[Items listed in a dataset]
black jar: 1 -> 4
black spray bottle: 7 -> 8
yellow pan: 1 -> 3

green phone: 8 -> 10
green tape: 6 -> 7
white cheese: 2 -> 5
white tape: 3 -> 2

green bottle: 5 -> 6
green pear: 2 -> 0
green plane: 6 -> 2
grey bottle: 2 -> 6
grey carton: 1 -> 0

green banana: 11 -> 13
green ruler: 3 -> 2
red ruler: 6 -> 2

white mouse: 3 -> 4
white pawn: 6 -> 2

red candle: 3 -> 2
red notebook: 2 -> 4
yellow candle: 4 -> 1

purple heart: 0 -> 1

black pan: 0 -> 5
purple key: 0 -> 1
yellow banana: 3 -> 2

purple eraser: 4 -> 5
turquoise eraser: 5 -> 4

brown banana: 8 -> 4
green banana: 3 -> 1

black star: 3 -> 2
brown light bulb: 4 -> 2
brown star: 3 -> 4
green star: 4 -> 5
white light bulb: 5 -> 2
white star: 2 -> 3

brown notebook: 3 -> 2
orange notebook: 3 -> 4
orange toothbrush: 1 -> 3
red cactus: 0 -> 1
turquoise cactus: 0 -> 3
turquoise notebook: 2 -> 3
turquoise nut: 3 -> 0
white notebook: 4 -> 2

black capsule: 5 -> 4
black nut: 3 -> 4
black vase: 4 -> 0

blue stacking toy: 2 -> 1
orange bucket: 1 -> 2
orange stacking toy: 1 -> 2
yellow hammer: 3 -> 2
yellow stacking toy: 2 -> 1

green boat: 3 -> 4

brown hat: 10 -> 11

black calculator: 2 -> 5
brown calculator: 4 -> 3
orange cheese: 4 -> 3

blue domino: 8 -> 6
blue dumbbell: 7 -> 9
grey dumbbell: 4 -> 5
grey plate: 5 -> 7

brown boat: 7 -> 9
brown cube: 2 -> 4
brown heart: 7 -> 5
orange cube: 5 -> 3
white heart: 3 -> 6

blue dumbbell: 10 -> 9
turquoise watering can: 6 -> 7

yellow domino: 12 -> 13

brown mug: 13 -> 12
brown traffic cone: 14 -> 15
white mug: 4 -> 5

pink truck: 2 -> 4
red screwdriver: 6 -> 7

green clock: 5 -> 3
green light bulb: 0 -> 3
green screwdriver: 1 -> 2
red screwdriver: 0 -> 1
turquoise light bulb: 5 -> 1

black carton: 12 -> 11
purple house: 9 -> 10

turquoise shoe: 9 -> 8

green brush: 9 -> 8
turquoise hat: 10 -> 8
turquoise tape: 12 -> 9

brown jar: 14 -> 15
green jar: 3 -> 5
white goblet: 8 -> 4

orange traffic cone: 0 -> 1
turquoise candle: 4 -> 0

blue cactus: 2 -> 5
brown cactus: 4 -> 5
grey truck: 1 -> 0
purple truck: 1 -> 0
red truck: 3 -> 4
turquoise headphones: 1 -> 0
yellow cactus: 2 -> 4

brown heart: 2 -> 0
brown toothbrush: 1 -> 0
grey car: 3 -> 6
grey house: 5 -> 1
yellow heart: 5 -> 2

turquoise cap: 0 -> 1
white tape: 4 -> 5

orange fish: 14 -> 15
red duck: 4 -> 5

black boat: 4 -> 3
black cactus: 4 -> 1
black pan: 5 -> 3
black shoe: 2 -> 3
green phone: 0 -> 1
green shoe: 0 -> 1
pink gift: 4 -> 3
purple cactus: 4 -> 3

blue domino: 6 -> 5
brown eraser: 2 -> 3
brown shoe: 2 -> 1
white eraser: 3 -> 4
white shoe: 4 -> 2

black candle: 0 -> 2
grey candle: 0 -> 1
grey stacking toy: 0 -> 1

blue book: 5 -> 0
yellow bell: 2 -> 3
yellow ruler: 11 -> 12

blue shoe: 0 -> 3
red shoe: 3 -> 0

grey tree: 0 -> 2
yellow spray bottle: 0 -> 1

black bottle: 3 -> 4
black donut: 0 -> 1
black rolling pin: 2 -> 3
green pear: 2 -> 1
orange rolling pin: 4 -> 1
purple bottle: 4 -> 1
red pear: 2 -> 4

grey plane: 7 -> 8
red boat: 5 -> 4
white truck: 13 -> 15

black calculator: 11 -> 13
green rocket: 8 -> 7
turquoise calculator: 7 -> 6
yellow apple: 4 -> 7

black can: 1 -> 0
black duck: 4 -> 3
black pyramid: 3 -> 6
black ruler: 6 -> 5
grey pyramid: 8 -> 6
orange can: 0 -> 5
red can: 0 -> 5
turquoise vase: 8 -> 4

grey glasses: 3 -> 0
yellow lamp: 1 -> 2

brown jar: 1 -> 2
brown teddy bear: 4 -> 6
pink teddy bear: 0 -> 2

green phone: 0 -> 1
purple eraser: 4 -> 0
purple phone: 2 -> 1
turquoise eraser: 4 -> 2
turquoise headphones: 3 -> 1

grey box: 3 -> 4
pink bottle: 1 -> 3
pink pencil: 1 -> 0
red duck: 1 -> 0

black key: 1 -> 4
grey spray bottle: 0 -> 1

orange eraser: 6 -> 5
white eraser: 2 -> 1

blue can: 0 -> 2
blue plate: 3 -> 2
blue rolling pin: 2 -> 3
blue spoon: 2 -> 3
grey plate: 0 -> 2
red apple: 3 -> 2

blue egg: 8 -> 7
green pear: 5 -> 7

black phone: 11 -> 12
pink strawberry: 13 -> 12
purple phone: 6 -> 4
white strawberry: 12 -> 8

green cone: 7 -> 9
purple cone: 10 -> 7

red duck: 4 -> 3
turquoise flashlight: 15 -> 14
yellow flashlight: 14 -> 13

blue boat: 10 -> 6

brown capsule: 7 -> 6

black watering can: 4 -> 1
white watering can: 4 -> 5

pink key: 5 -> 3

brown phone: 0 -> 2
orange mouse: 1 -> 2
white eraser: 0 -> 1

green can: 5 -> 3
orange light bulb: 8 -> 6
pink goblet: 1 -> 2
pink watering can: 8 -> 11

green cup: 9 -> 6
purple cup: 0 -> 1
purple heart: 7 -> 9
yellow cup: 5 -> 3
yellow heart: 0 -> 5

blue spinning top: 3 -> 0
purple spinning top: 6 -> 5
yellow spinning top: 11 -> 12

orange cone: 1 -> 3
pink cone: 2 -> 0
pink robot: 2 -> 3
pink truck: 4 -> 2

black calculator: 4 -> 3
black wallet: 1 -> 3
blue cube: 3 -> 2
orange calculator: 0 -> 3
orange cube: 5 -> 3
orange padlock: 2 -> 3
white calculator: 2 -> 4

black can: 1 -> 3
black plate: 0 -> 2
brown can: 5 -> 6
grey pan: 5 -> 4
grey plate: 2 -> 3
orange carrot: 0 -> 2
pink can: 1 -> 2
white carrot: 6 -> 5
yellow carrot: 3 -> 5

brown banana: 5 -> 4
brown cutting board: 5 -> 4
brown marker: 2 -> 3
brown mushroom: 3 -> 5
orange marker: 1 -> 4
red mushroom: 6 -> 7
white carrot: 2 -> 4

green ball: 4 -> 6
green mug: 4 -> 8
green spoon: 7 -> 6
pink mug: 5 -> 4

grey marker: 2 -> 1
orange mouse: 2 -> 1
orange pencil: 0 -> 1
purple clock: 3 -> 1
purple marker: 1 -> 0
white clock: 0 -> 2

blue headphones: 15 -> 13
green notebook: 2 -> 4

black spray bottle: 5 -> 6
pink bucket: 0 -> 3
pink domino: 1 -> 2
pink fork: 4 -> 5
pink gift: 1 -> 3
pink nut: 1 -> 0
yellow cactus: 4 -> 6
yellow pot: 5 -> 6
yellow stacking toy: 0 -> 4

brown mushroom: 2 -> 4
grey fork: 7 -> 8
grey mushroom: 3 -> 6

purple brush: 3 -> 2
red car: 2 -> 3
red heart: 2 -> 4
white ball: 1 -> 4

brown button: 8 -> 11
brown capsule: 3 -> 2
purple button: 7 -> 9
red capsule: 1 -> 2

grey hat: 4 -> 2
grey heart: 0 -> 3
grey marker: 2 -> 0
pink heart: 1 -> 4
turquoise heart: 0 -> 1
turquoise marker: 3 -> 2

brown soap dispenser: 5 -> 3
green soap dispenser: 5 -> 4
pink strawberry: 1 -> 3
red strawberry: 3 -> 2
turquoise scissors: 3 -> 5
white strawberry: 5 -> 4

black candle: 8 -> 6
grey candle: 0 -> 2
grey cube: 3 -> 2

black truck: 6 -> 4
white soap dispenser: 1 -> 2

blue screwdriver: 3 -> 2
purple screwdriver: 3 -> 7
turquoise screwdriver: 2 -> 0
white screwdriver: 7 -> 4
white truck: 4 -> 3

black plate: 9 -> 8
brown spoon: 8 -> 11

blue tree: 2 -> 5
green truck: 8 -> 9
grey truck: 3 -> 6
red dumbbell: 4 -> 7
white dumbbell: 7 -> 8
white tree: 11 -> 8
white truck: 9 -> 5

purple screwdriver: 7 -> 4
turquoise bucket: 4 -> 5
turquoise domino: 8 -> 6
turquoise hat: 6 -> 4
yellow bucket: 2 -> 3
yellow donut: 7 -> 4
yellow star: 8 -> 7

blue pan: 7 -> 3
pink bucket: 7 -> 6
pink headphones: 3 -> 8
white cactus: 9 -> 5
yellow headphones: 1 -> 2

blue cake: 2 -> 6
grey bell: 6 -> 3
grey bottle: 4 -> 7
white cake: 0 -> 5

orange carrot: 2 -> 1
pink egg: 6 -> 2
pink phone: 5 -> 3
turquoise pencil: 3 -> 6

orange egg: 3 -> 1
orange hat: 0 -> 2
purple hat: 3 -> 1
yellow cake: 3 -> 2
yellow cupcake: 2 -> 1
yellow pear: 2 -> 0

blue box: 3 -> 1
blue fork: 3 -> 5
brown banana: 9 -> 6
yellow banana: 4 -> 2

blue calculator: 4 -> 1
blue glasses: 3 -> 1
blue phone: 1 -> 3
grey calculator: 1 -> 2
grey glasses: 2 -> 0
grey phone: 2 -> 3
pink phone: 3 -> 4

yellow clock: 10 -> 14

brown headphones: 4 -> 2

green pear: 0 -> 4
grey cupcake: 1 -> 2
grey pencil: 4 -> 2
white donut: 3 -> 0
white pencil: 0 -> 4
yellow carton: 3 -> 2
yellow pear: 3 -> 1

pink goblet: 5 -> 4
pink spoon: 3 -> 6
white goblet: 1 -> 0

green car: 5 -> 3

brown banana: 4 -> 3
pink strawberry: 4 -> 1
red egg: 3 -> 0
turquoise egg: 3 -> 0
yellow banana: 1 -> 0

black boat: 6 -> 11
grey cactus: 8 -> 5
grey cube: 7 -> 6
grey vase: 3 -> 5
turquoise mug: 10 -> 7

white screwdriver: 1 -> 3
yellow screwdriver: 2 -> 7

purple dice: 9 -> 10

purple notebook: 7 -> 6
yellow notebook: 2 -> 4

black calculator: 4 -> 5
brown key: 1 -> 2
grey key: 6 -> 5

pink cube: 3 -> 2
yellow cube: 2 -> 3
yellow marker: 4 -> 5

### EXERCISE INSTRUCTIONS
From the records above, repeat exactly the lines from the one with "yellow stacking toy: 2 -> 1" through the one with "brown boat: 7 -> 9", both included.

### RESULT BELOW
yellow stacking toy: 2 -> 1

green boat: 3 -> 4

brown hat: 10 -> 11

black calculator: 2 -> 5
brown calculator: 4 -> 3
orange cheese: 4 -> 3

blue domino: 8 -> 6
blue dumbbell: 7 -> 9
grey dumbbell: 4 -> 5
grey plate: 5 -> 7

brown boat: 7 -> 9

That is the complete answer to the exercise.